Instruction:
In the records, update the part that opens with the line containing "pink circle: moved 4 px right, 30 px down" and closes with the line containing "orange arrow: moved" by replacing "cyan cross" with "green cross" and keeping everything else the same. Give only those lines, and leave the pictures out.

Data:
· · · · ·

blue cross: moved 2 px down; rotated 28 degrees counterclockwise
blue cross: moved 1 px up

· · · · ·

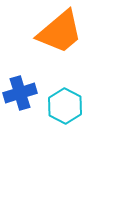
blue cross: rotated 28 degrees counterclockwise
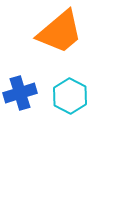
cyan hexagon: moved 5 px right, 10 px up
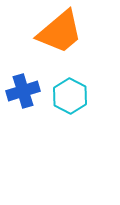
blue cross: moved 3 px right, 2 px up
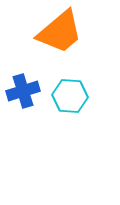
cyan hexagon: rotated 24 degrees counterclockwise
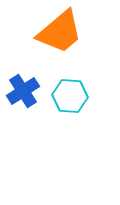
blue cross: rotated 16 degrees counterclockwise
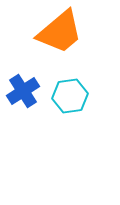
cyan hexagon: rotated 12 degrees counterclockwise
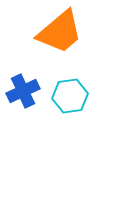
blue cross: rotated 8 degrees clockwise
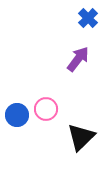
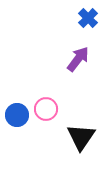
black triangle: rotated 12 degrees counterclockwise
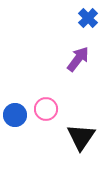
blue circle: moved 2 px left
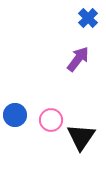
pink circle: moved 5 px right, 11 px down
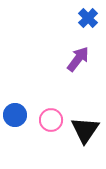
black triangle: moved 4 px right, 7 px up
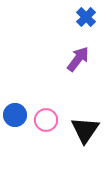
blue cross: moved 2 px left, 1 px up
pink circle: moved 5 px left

· · · · ·

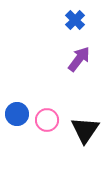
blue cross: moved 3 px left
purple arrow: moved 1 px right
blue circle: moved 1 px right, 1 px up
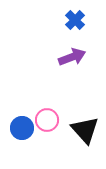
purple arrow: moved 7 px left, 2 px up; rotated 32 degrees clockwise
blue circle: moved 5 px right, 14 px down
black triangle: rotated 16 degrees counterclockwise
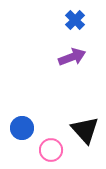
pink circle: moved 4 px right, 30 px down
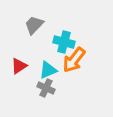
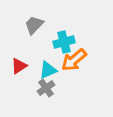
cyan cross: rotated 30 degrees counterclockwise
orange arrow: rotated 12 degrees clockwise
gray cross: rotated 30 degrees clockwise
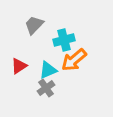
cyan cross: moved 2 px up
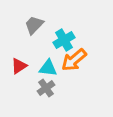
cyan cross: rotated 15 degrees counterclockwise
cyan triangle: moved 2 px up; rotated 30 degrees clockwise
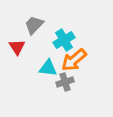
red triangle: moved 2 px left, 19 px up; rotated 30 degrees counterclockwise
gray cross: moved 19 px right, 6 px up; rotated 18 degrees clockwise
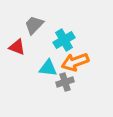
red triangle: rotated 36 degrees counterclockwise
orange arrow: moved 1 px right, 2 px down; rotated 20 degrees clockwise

· · · · ·

Result of this task:
pink circle: moved 4 px right, 30 px down
green cross: rotated 30 degrees counterclockwise
orange arrow: rotated 12 degrees clockwise
gray cross: rotated 30 degrees clockwise
green cross: moved 2 px up
green cross: rotated 15 degrees counterclockwise
cyan triangle: moved 2 px up; rotated 30 degrees clockwise
red triangle: moved 2 px left, 19 px up; rotated 30 degrees counterclockwise
gray cross: moved 19 px right, 6 px up; rotated 18 degrees clockwise
red triangle: rotated 36 degrees counterclockwise
orange arrow: moved 1 px right, 2 px down; rotated 20 degrees clockwise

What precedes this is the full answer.